**MATERIAL**.
——————

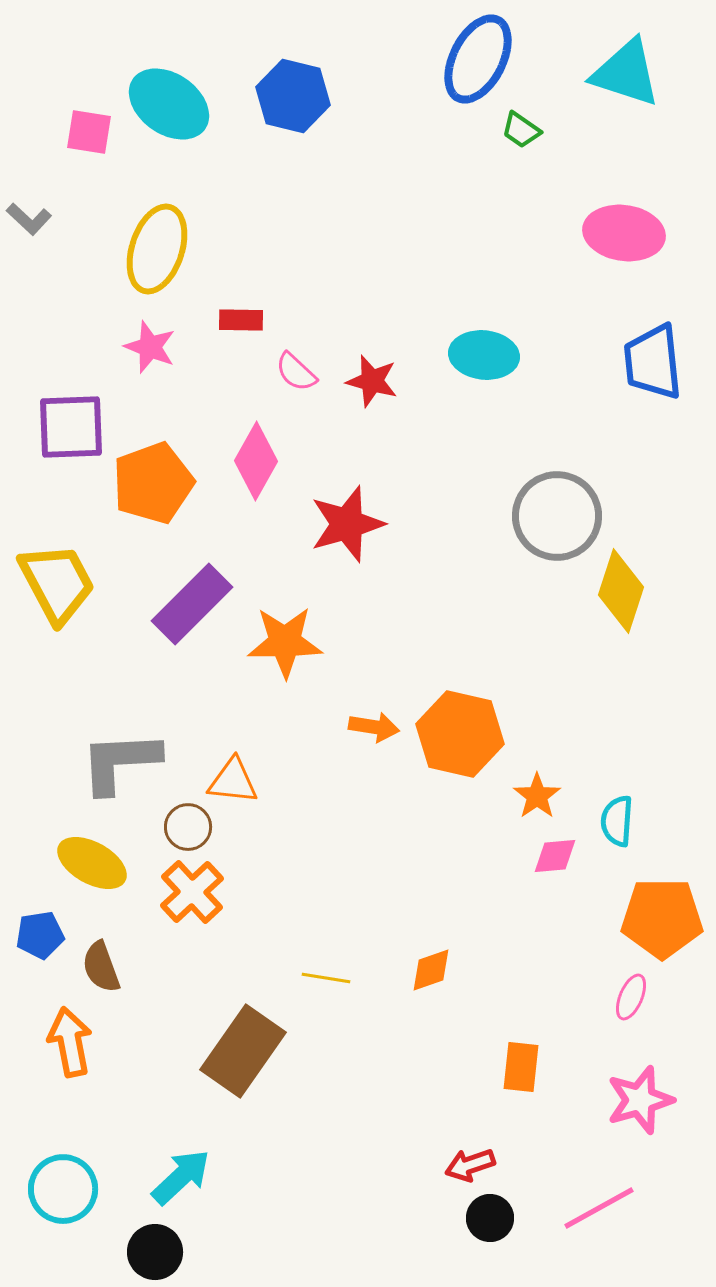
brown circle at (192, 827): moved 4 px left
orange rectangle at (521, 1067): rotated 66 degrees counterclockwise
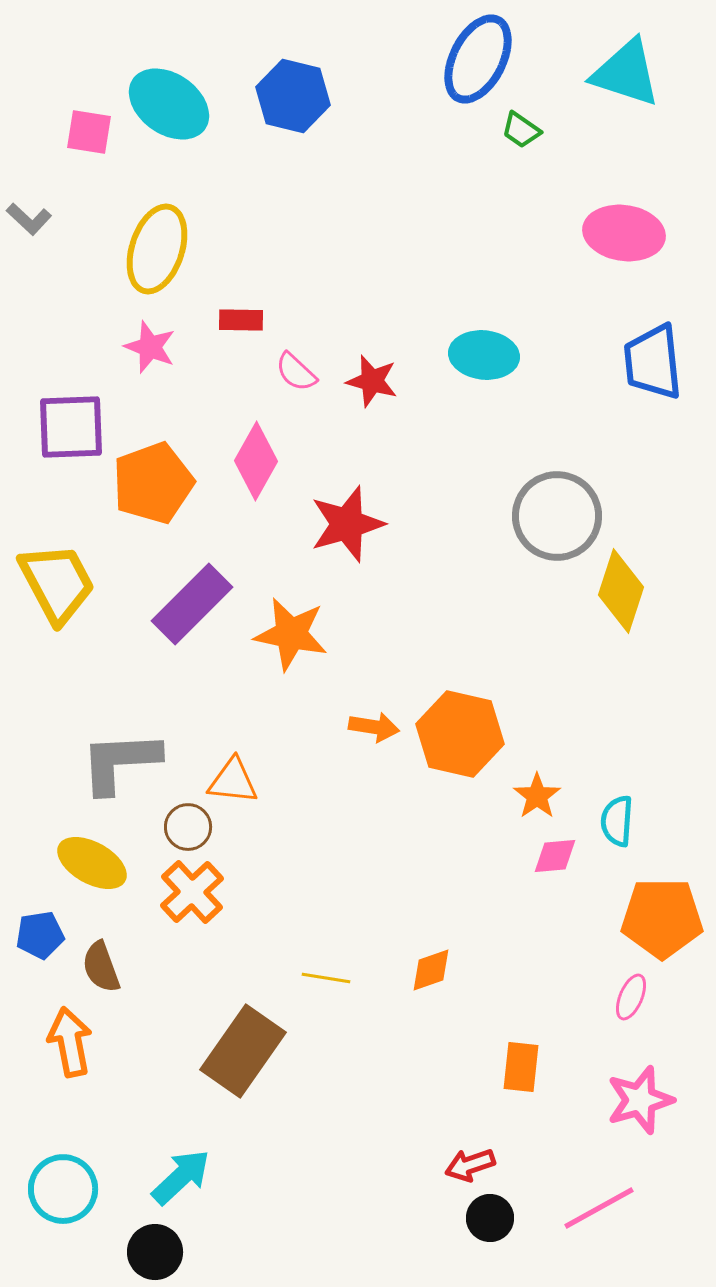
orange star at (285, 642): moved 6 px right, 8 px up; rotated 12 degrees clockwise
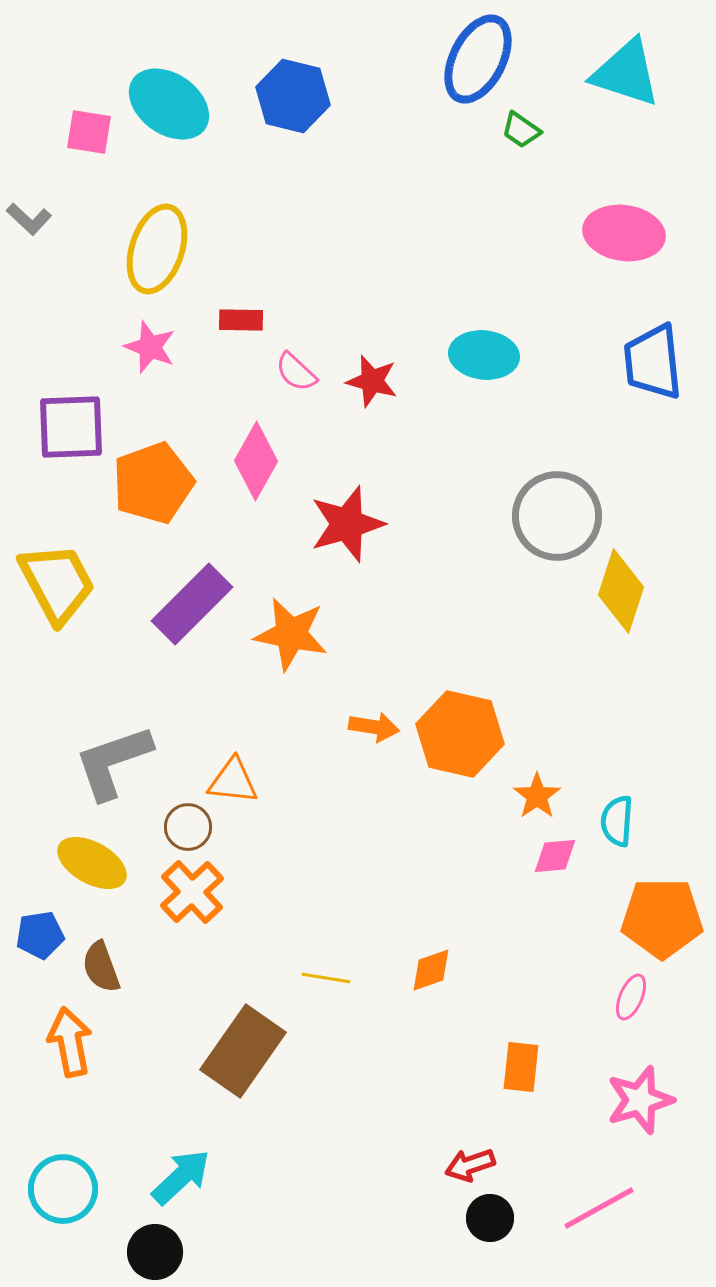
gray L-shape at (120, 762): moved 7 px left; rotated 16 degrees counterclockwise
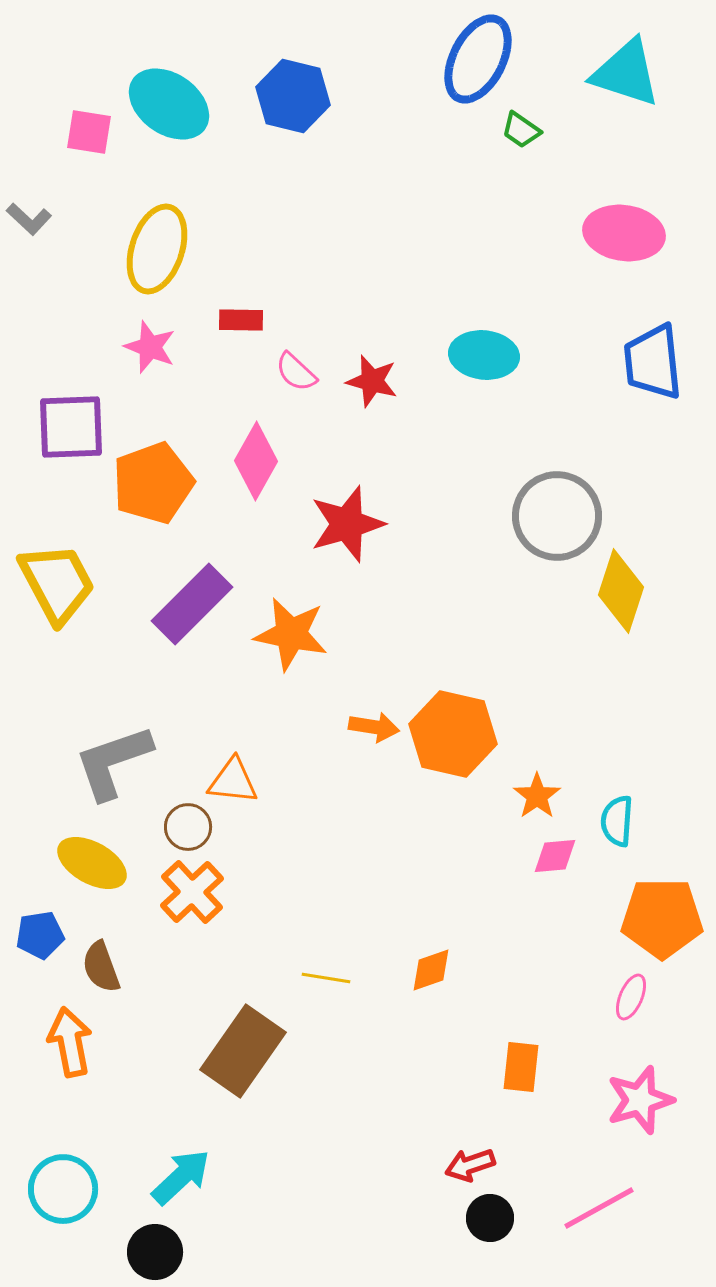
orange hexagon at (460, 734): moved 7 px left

——————

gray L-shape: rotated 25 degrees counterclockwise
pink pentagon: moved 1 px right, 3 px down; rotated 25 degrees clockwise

——————

**WRITTEN REQUEST**. Reproduce verbatim the part of the items above that opens with the line containing "gray L-shape at" and closes with the line containing "orange hexagon at (460, 734): moved 7 px left", including both of those lines. Leave the pictures out of your answer.

**SOLUTION**.
gray L-shape at (120, 762): moved 7 px left; rotated 16 degrees counterclockwise
orange hexagon at (460, 734): moved 7 px left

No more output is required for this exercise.